What is being asked:
Working through the lines below, return each one that holds "moved".

--- Stored data Enclosed Below ---

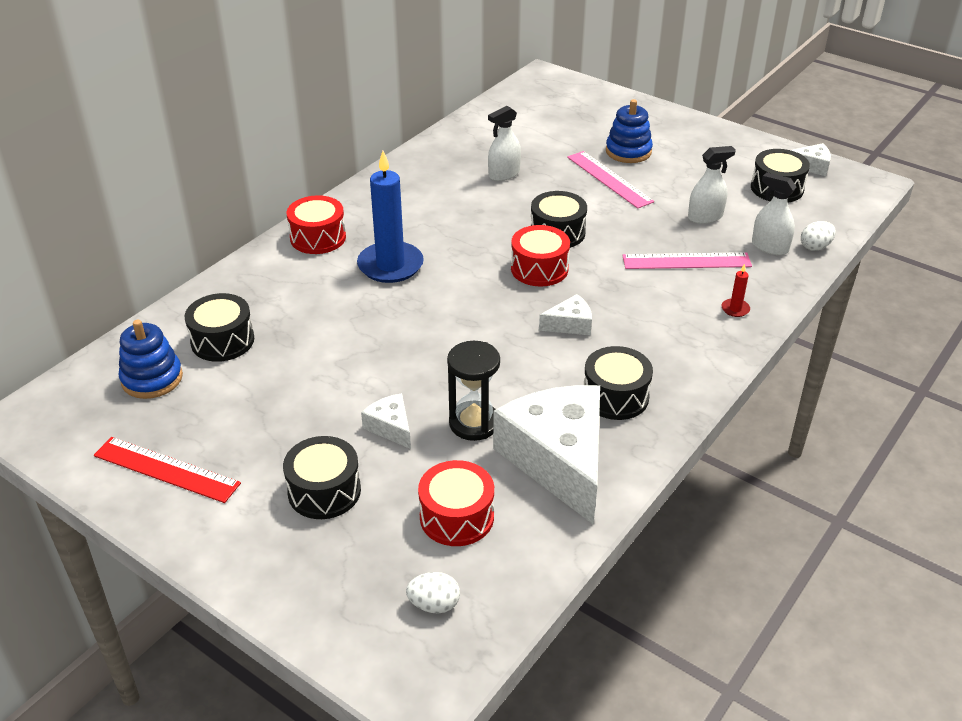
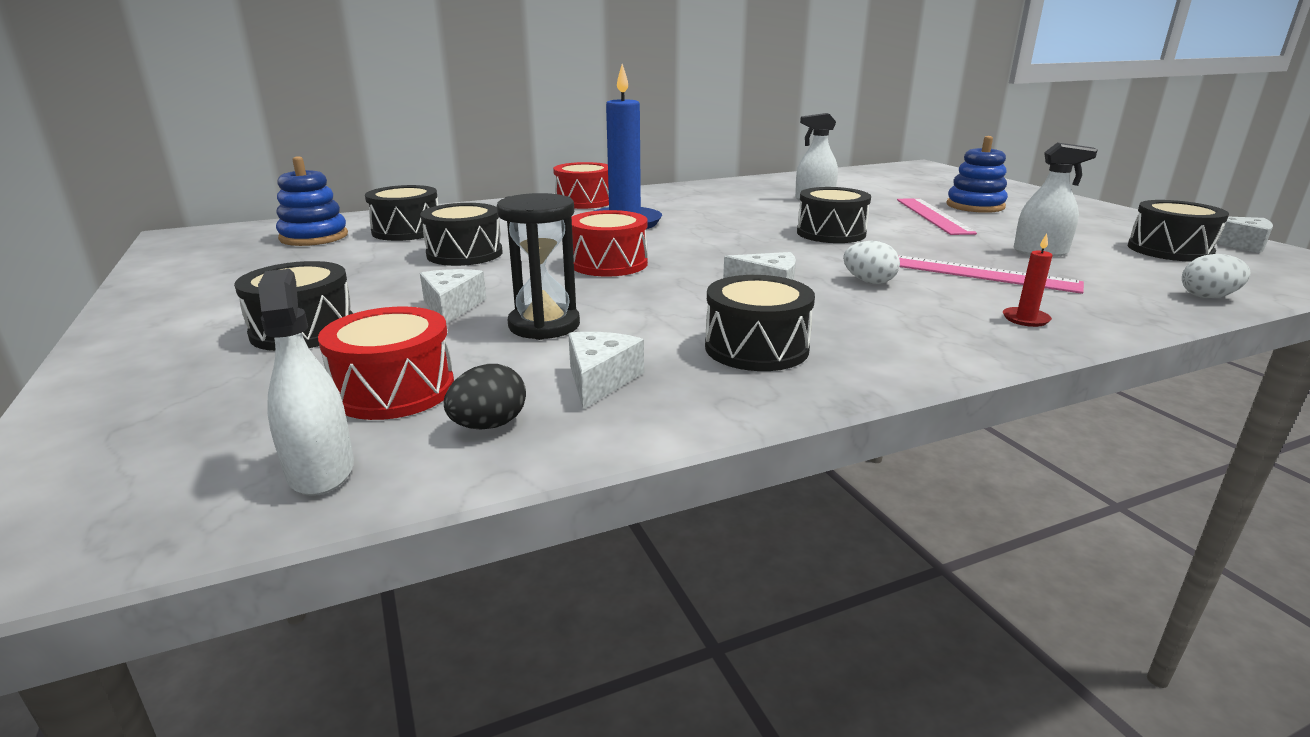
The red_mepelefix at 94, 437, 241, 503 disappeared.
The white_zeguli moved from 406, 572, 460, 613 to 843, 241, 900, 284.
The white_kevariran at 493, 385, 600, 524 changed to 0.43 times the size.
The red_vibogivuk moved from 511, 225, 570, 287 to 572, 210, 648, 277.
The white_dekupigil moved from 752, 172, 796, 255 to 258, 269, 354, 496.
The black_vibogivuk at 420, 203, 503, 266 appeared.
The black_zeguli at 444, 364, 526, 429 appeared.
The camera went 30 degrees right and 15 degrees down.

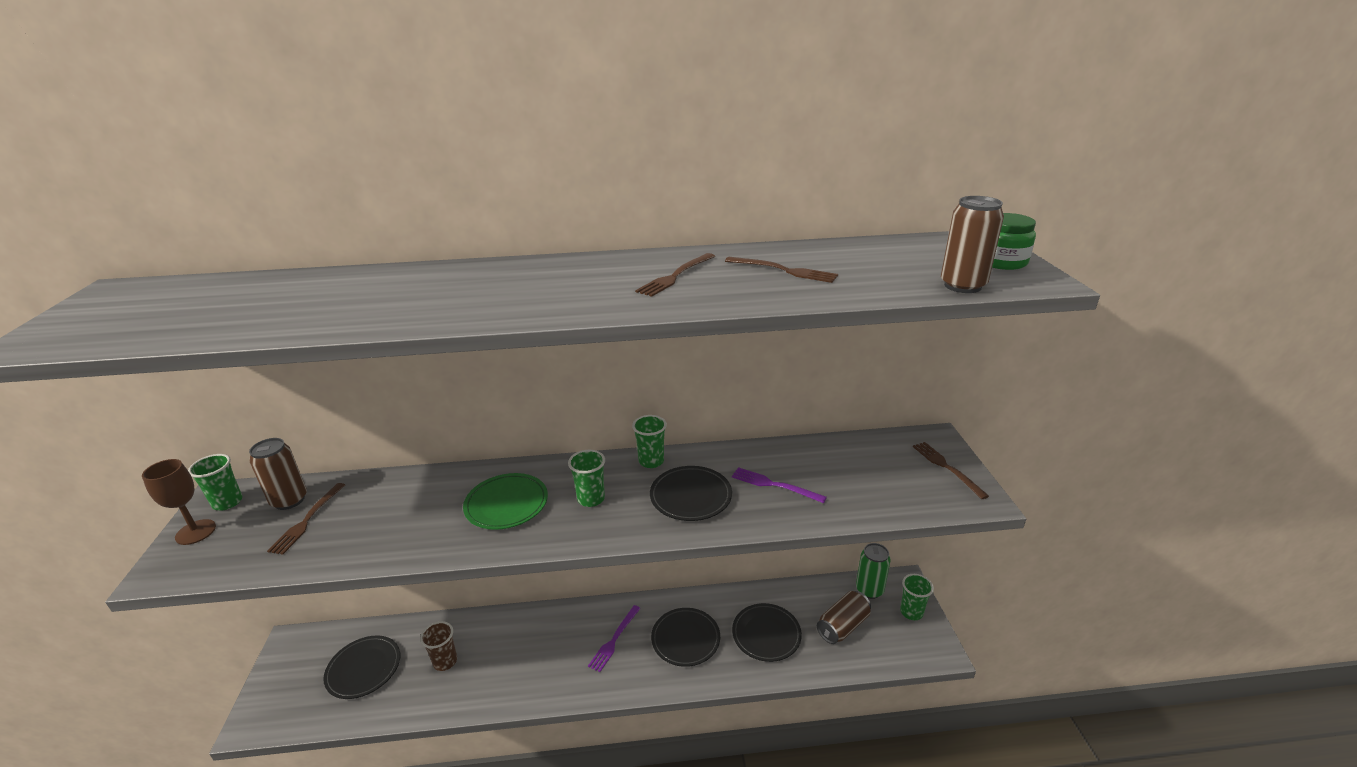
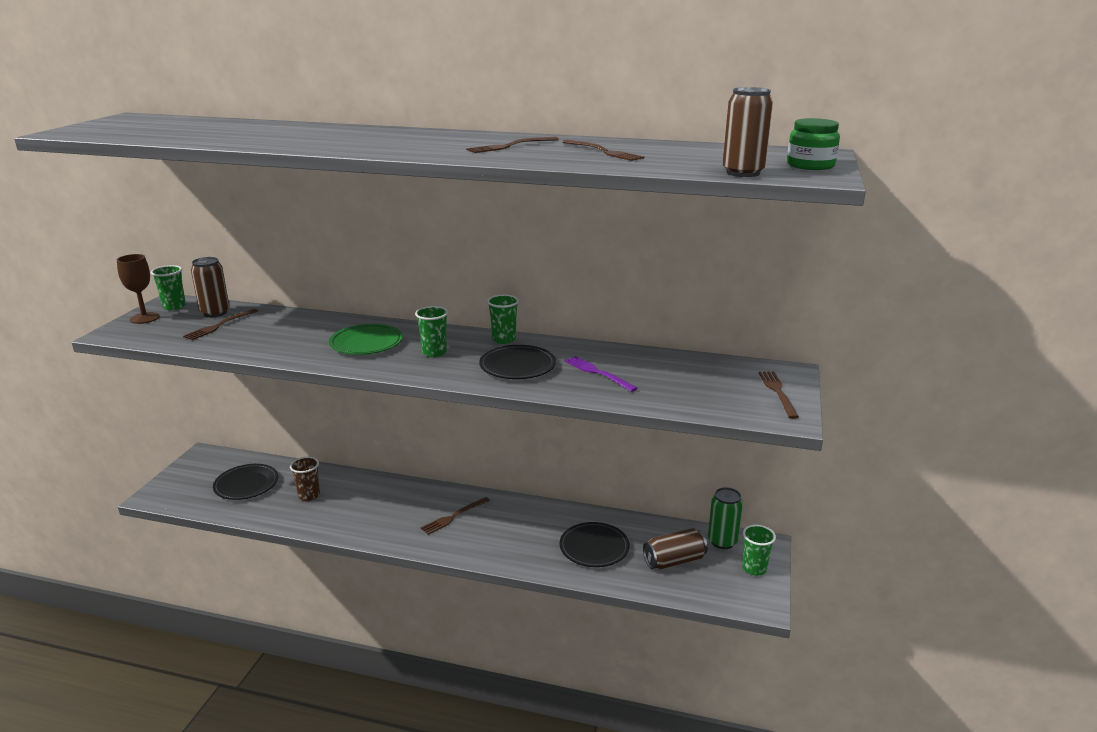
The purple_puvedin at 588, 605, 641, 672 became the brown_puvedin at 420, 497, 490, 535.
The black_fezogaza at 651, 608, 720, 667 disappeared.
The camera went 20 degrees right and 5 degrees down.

--- End of Enclosed Stored data ---

Reply to the exercise:
The white_zeguli moved from 406, 572, 460, 613 to 843, 241, 900, 284.
The red_vibogivuk moved from 511, 225, 570, 287 to 572, 210, 648, 277.
The white_dekupigil moved from 752, 172, 796, 255 to 258, 269, 354, 496.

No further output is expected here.